**Task to complete:** After locating the line containing "U3 pin DVSS: GND -> +12V", transcribe that line and all following lines exactly, stopping only at the end of the records.

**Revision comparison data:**

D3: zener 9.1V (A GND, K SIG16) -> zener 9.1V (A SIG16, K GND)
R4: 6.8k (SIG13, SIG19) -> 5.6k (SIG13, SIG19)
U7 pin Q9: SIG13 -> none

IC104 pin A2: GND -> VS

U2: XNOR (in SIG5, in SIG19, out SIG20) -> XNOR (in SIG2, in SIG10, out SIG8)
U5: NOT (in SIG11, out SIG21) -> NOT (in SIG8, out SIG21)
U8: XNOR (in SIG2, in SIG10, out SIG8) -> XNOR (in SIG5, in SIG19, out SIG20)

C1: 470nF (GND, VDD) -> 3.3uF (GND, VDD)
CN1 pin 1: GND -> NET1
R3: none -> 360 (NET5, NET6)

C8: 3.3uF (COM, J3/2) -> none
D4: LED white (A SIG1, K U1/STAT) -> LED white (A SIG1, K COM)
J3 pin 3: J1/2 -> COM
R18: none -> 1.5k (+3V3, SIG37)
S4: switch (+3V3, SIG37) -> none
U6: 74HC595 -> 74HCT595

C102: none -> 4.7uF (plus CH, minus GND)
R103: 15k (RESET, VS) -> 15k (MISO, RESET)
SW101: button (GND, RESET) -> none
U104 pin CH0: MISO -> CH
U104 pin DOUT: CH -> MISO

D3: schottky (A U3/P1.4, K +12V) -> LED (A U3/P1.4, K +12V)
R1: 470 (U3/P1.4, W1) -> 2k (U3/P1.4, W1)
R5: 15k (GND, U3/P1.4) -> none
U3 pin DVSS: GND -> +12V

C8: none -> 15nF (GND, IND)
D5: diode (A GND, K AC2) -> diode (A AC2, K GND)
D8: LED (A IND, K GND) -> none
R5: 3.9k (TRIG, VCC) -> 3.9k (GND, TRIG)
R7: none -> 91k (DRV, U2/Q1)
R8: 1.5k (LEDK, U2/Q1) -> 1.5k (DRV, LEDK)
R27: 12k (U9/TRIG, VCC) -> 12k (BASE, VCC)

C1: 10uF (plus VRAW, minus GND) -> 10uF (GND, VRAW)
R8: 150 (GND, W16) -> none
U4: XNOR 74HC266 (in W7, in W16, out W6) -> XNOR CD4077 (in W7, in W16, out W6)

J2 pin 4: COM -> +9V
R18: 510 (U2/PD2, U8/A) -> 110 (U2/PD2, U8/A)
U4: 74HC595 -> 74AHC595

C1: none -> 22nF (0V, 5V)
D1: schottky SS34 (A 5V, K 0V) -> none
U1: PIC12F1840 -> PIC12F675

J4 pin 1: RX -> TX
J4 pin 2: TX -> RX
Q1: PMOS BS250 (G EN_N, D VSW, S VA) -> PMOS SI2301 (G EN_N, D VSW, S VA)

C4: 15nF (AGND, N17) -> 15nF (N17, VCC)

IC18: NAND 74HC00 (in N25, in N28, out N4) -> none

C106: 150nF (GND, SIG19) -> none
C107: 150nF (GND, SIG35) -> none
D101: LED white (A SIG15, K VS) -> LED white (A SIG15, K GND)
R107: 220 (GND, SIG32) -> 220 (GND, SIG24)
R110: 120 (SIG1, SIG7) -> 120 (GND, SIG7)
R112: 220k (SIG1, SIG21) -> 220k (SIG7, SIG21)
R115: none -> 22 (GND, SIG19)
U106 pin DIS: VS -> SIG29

**Completed task:**
U3 pin DVSS: GND -> +12V

C8: none -> 15nF (GND, IND)
D5: diode (A GND, K AC2) -> diode (A AC2, K GND)
D8: LED (A IND, K GND) -> none
R5: 3.9k (TRIG, VCC) -> 3.9k (GND, TRIG)
R7: none -> 91k (DRV, U2/Q1)
R8: 1.5k (LEDK, U2/Q1) -> 1.5k (DRV, LEDK)
R27: 12k (U9/TRIG, VCC) -> 12k (BASE, VCC)

C1: 10uF (plus VRAW, minus GND) -> 10uF (GND, VRAW)
R8: 150 (GND, W16) -> none
U4: XNOR 74HC266 (in W7, in W16, out W6) -> XNOR CD4077 (in W7, in W16, out W6)

J2 pin 4: COM -> +9V
R18: 510 (U2/PD2, U8/A) -> 110 (U2/PD2, U8/A)
U4: 74HC595 -> 74AHC595

C1: none -> 22nF (0V, 5V)
D1: schottky SS34 (A 5V, K 0V) -> none
U1: PIC12F1840 -> PIC12F675

J4 pin 1: RX -> TX
J4 pin 2: TX -> RX
Q1: PMOS BS250 (G EN_N, D VSW, S VA) -> PMOS SI2301 (G EN_N, D VSW, S VA)

C4: 15nF (AGND, N17) -> 15nF (N17, VCC)

IC18: NAND 74HC00 (in N25, in N28, out N4) -> none

C106: 150nF (GND, SIG19) -> none
C107: 150nF (GND, SIG35) -> none
D101: LED white (A SIG15, K VS) -> LED white (A SIG15, K GND)
R107: 220 (GND, SIG32) -> 220 (GND, SIG24)
R110: 120 (SIG1, SIG7) -> 120 (GND, SIG7)
R112: 220k (SIG1, SIG21) -> 220k (SIG7, SIG21)
R115: none -> 22 (GND, SIG19)
U106 pin DIS: VS -> SIG29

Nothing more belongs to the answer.